** Problem details **
Print the whole listing exactly as it appears, but skip the pictures.

** Data provided **
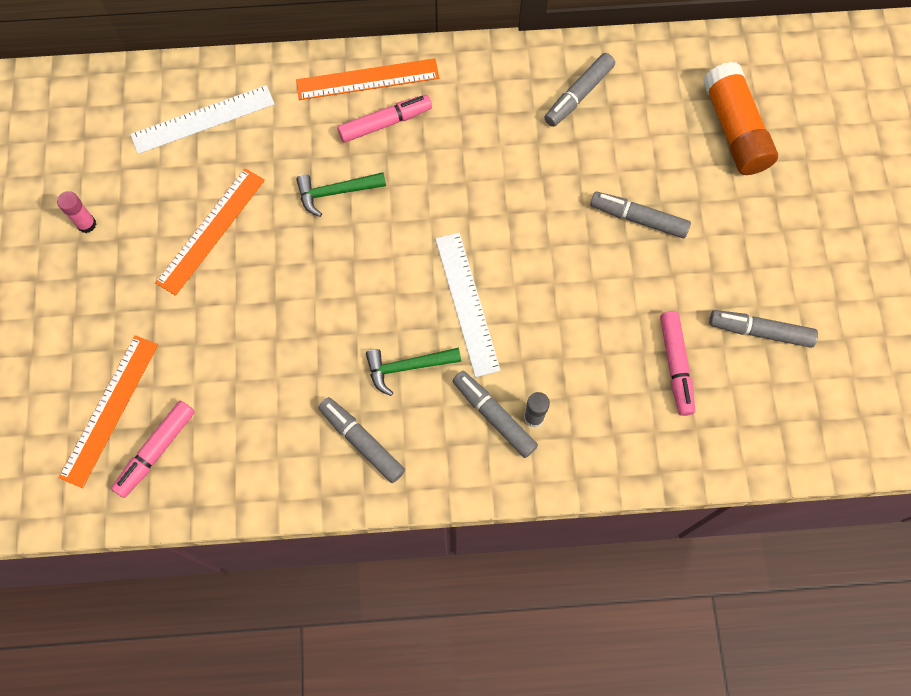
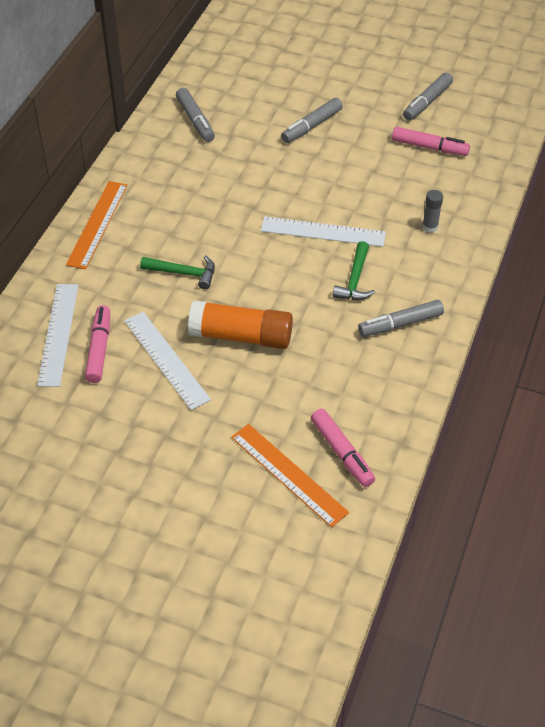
camera: 65 degrees left, 20 degrees down
(86, 224) = (103, 442): pink glue stick -> none
(211, 230) = (166, 359): orange ruler -> white ruler
(336, 192) = (184, 273): green hammer -> green hammer turned 90 degrees counterclockwise
(385, 123) = (144, 226): pink marker -> pink marker (99, 349)
(494, 416) = (418, 247): grey marker -> none
(734, 130) = (275, 60): orange glue stick -> orange glue stick (241, 336)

** Answer to this task **
camera: 65 degrees left, 20 degrees down
(86, 224) = (103, 442): pink glue stick -> none
(211, 230) = (166, 359): orange ruler -> white ruler
(336, 192) = (184, 273): green hammer -> green hammer turned 90 degrees counterclockwise
(385, 123) = (144, 226): pink marker -> pink marker (99, 349)
(494, 416) = (418, 247): grey marker -> none
(734, 130) = (275, 60): orange glue stick -> orange glue stick (241, 336)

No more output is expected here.